DATASET RECORDS
◇ ◇ ◇ ◇ ◇ ◇ ◇
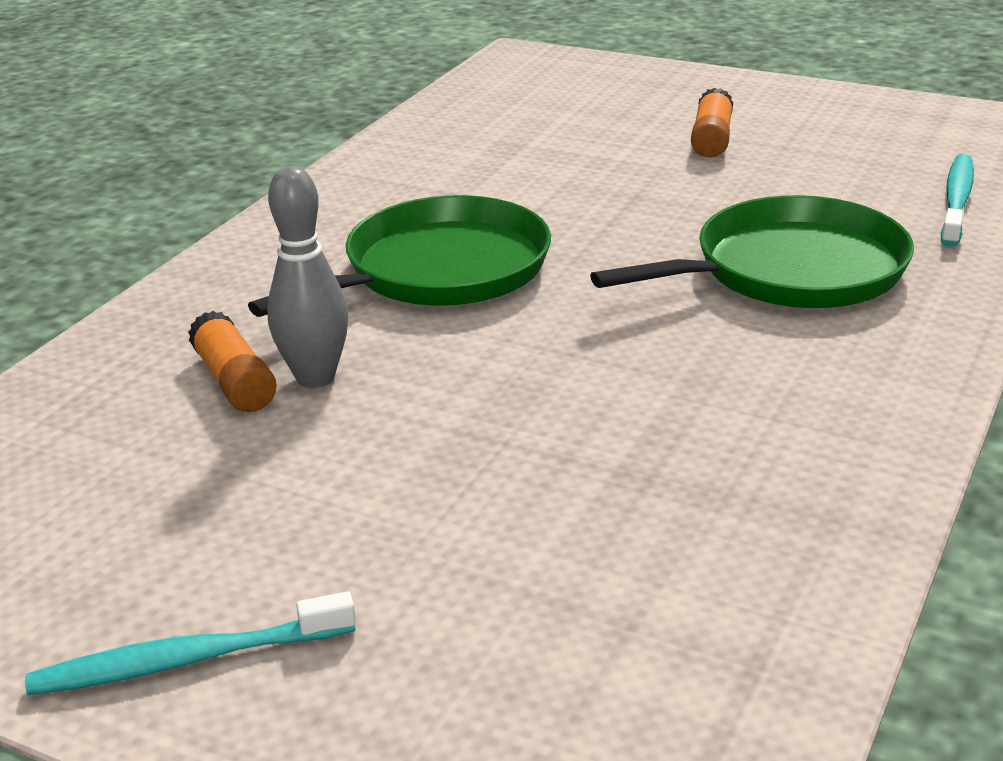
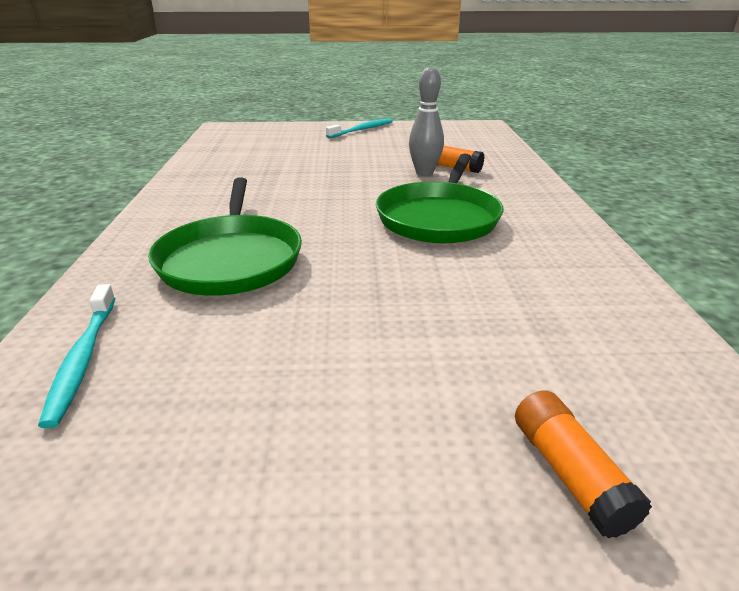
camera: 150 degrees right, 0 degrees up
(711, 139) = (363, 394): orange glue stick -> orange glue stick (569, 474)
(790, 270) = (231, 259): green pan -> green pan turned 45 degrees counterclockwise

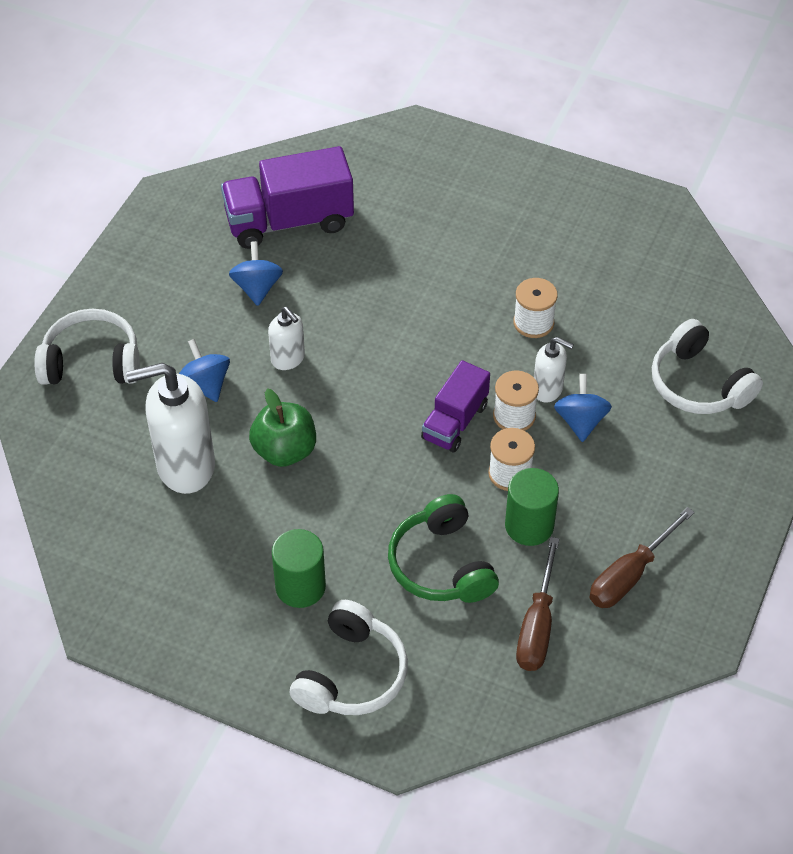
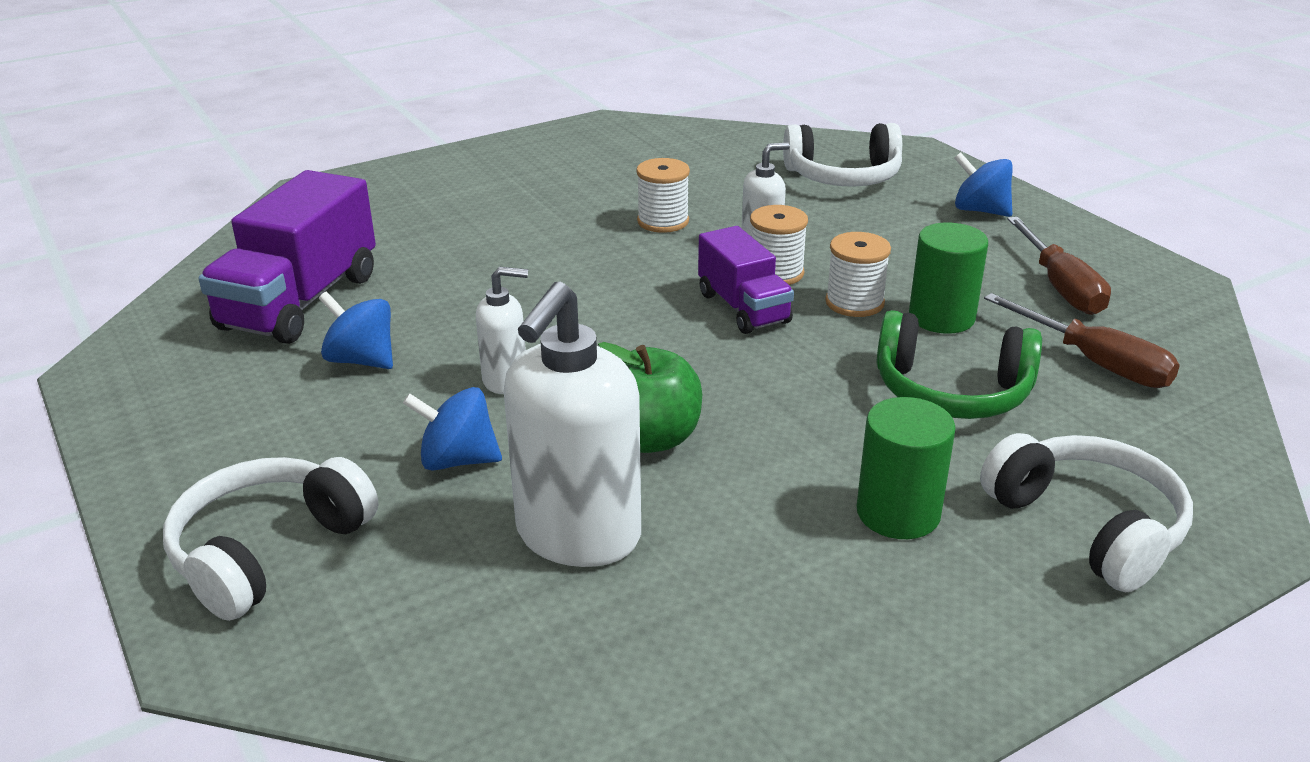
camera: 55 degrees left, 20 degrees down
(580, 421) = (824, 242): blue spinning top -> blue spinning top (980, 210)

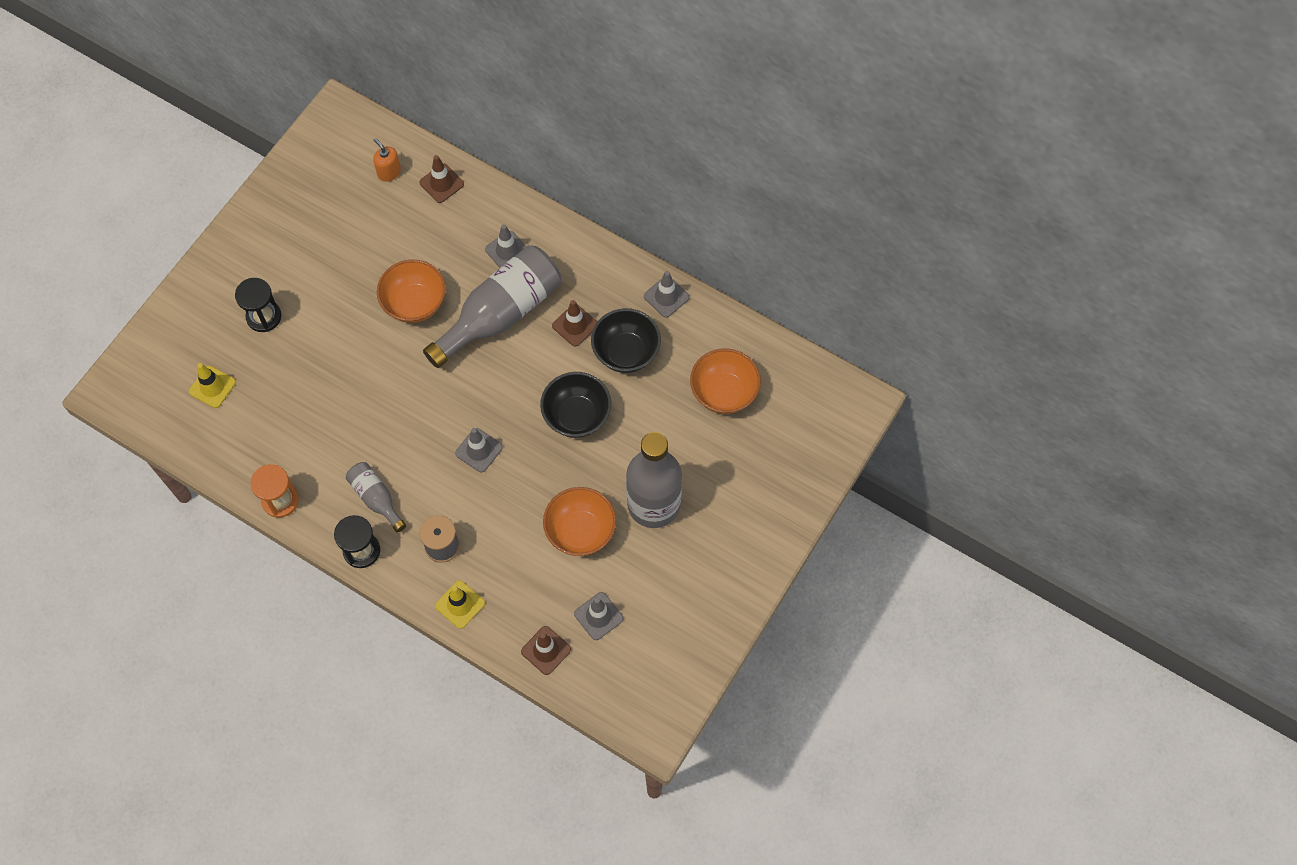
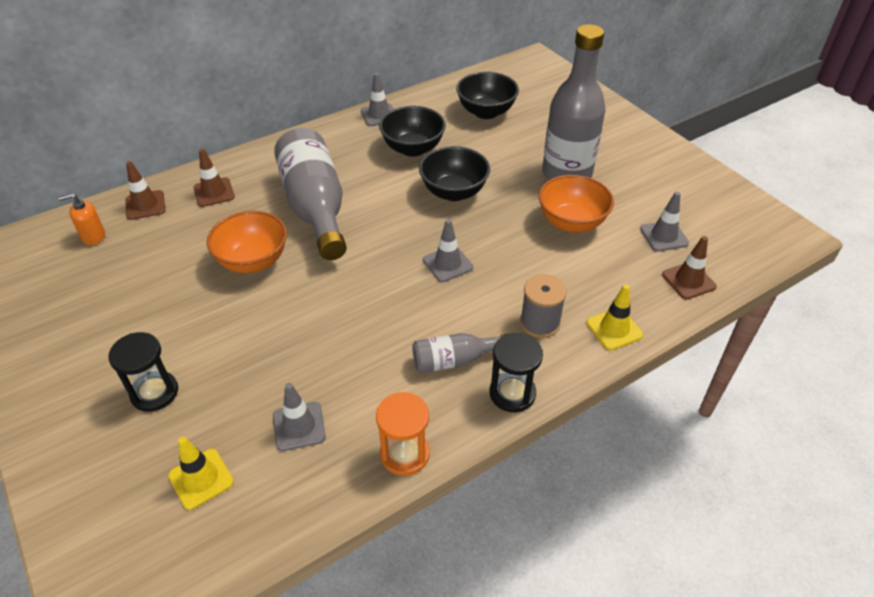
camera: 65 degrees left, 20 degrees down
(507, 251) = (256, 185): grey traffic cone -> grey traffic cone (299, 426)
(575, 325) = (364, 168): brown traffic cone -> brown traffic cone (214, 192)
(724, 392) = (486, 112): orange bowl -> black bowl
◇ ◇ ◇ ◇ ◇ ◇ ◇
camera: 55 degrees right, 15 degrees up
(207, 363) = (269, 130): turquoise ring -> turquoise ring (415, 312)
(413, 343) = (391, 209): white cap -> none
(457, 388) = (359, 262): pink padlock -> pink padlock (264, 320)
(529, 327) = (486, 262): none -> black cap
◇ ◇ ◇ ◇ ◇ ◇ ◇
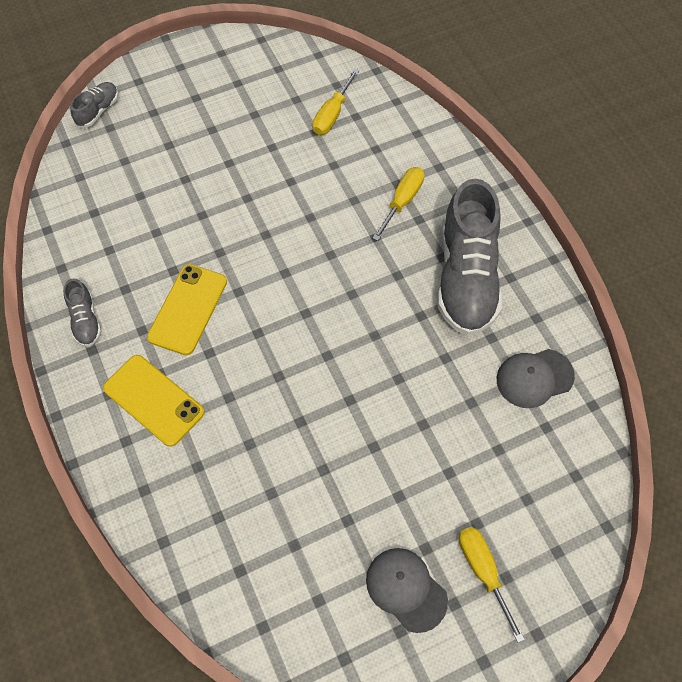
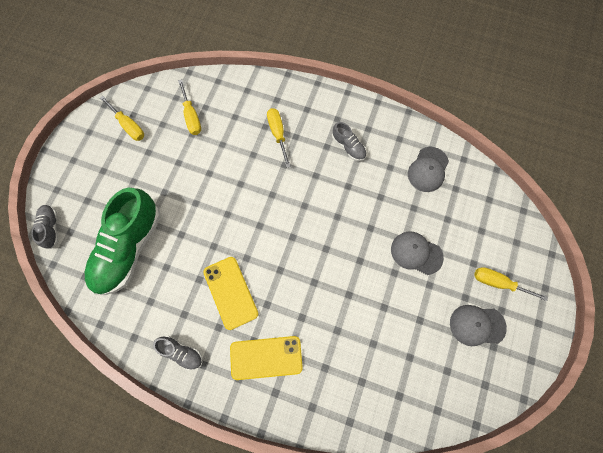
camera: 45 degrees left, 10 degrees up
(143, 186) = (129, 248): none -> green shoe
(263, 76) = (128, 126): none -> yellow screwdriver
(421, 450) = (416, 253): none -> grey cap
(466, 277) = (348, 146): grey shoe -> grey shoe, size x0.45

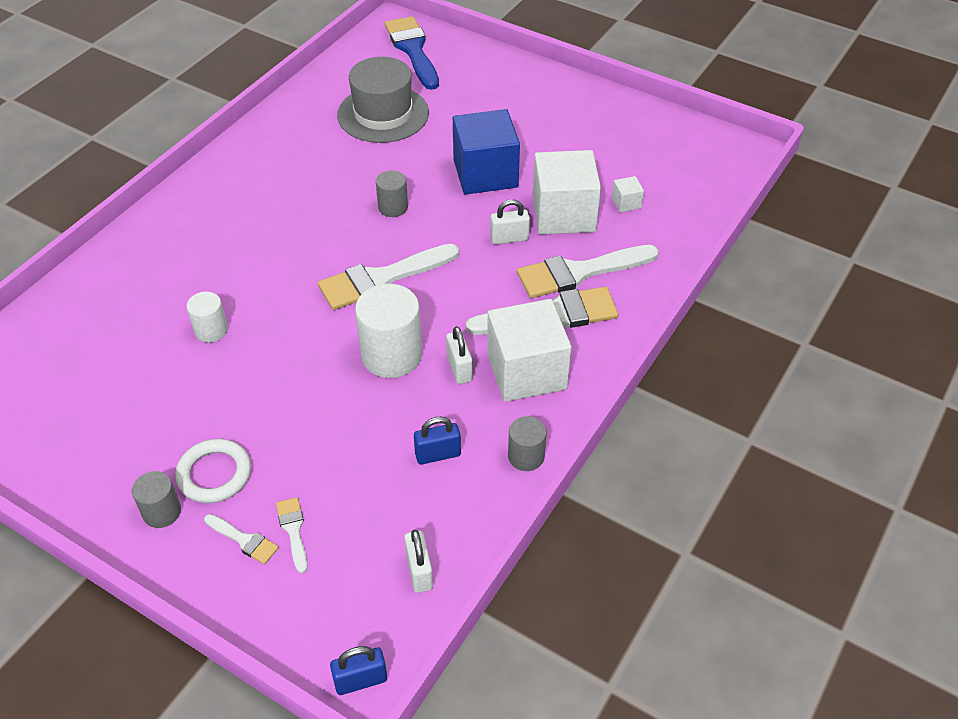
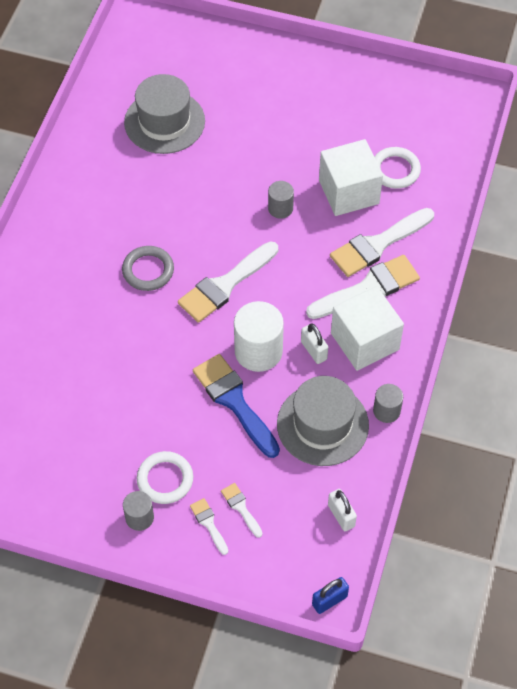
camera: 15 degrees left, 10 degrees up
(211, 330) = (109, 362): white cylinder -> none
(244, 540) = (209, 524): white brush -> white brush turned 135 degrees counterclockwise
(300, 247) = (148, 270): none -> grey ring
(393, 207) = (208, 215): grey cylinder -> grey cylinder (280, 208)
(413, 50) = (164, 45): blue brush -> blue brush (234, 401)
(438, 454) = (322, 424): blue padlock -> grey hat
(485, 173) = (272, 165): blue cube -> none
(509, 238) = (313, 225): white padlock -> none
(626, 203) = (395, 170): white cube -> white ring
◇ ◇ ◇ ◇ ◇ ◇ ◇
Please, from the entries above, set down exactly the lines from the one containing "camera: 15 degrees left, 10 degrees up" through the one containing "(485, 173) = (272, 165): blue cube -> none", and only those.

WORKED SOLUTION
camera: 15 degrees left, 10 degrees up
(211, 330) = (109, 362): white cylinder -> none
(244, 540) = (209, 524): white brush -> white brush turned 135 degrees counterclockwise
(300, 247) = (148, 270): none -> grey ring
(393, 207) = (208, 215): grey cylinder -> grey cylinder (280, 208)
(413, 50) = (164, 45): blue brush -> blue brush (234, 401)
(438, 454) = (322, 424): blue padlock -> grey hat
(485, 173) = (272, 165): blue cube -> none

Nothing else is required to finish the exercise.